◆ WHAT THE TASK ASKS
Write out again, exactly, the lines below starting at the one with "red bell: 3 -> 2" and ending at the one with "turquoise can: 6 -> 5".

◆ RECORDS FOR THIS TASK
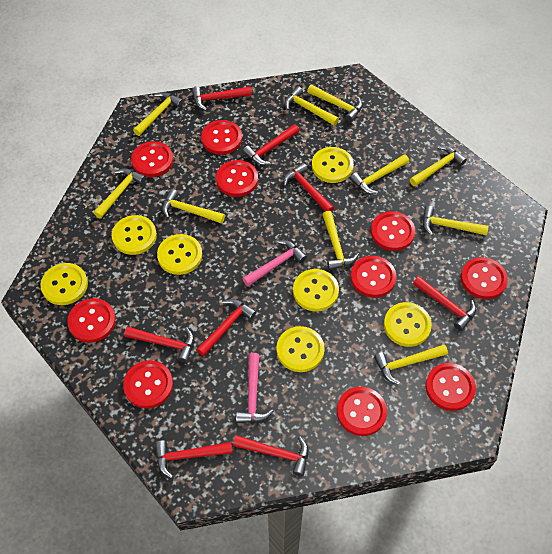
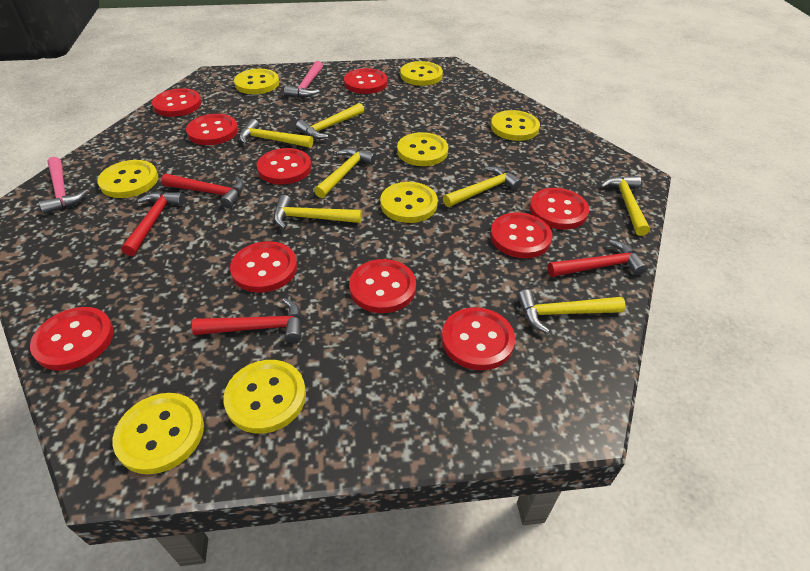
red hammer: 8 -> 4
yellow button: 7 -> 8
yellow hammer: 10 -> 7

==

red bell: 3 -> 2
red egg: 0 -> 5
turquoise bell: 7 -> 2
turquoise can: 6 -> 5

◆ RESULT OF THE EXERCISE
red bell: 3 -> 2
red egg: 0 -> 5
turquoise bell: 7 -> 2
turquoise can: 6 -> 5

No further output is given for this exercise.